Data for the task:
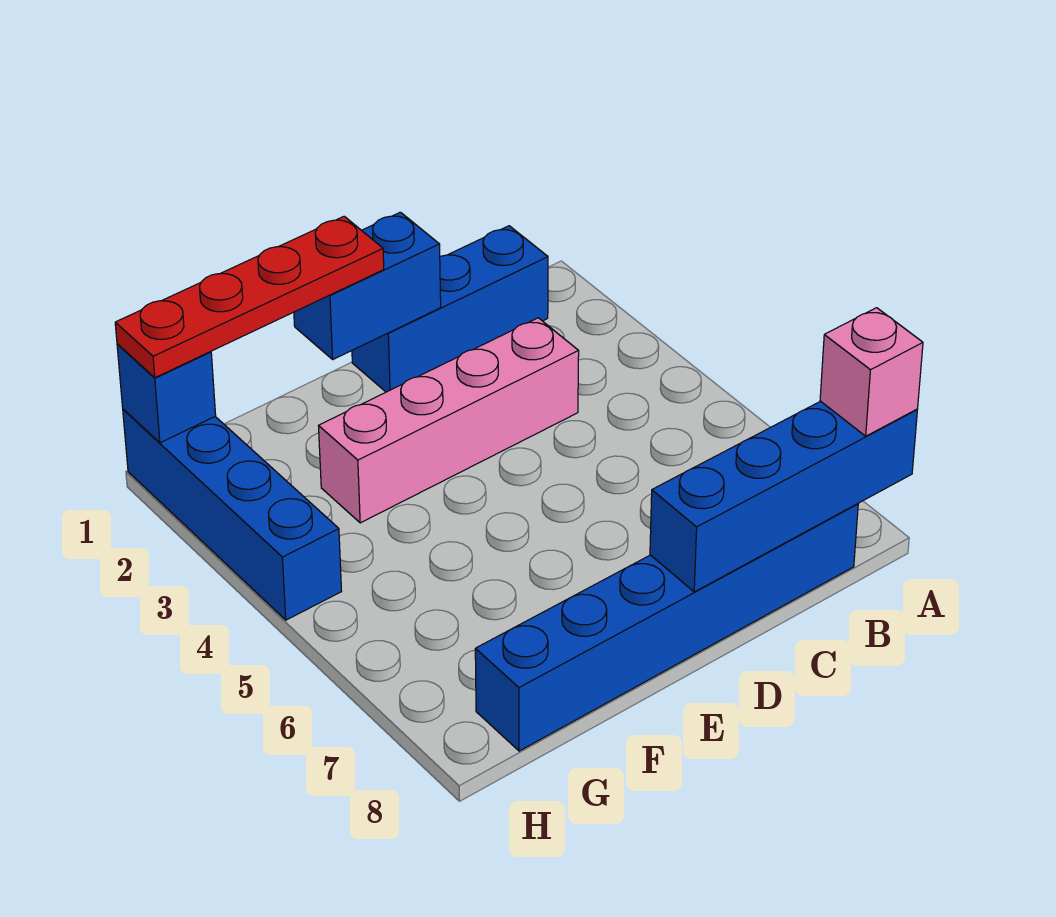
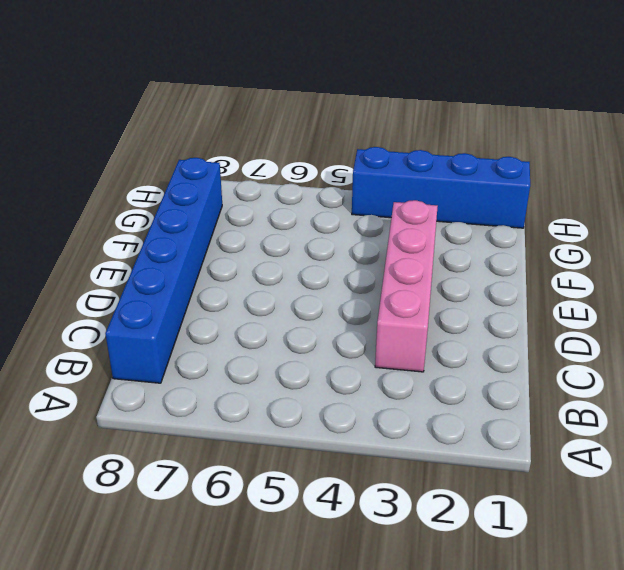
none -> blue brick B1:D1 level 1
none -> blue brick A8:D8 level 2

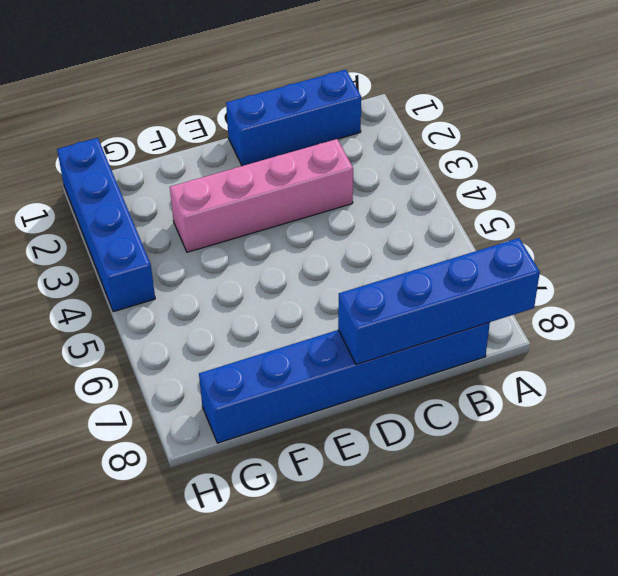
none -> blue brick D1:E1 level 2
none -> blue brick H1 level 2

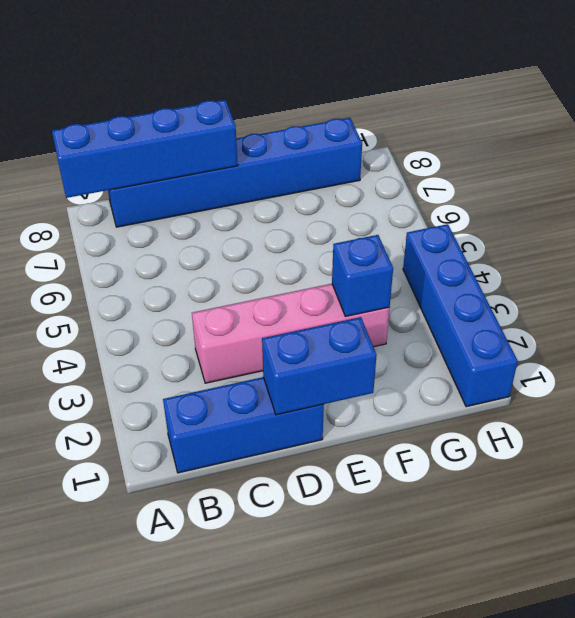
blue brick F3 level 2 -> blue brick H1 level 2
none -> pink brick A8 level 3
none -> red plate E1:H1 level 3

What to work on:
The answer is the complete set of records, copied exactly, with pictures omitted.

Written solution:
none -> blue brick B1:D1 level 1
none -> blue brick A8:D8 level 2

none -> blue brick D1:E1 level 2
none -> blue brick H1 level 2

blue brick F3 level 2 -> blue brick H1 level 2
none -> pink brick A8 level 3
none -> red plate E1:H1 level 3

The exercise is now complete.